**WORK INSTRUCTIONS:** Below are records; transcribe only the line with "camera: 160 degrees right, 10 degrees up" and those after it, through the last line, without any change.

- Opening Delimiter -

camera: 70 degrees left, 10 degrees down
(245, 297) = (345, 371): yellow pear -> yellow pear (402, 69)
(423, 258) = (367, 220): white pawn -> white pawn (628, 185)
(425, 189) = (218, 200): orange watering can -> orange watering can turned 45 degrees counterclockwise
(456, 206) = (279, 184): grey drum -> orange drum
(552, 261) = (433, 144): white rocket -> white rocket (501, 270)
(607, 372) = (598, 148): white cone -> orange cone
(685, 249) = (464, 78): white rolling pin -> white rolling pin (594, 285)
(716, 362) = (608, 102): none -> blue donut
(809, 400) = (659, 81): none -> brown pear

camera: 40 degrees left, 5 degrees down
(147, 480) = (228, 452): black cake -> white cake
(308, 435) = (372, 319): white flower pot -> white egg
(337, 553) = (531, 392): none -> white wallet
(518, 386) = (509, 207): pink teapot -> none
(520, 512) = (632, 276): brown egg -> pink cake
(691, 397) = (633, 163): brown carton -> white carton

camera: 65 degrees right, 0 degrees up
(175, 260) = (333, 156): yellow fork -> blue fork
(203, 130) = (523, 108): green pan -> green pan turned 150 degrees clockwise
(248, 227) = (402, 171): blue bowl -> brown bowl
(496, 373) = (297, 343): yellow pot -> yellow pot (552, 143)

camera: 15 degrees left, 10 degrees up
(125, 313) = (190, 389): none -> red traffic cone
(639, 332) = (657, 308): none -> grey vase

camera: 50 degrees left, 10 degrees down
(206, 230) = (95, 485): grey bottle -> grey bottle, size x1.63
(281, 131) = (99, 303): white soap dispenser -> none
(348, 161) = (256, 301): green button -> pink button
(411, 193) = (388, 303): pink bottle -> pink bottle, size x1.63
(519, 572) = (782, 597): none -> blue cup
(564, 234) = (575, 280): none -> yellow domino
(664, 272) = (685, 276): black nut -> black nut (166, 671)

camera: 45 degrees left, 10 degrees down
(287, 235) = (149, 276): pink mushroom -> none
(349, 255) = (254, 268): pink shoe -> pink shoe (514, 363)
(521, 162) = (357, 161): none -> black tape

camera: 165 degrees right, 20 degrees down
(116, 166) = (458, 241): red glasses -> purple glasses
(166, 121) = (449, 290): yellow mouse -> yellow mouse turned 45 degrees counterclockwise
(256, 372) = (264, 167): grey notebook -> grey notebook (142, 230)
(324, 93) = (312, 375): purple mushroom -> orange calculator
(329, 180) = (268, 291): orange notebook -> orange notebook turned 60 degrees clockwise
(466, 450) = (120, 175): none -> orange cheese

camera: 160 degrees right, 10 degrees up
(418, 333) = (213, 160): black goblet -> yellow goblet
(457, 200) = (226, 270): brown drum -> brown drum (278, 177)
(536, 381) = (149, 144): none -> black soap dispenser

- Closing Delimiter -

**ANSWER TO THIS TASK:**
camera: 160 degrees right, 10 degrees up
(418, 333) = (213, 160): black goblet -> yellow goblet
(457, 200) = (226, 270): brown drum -> brown drum (278, 177)
(536, 381) = (149, 144): none -> black soap dispenser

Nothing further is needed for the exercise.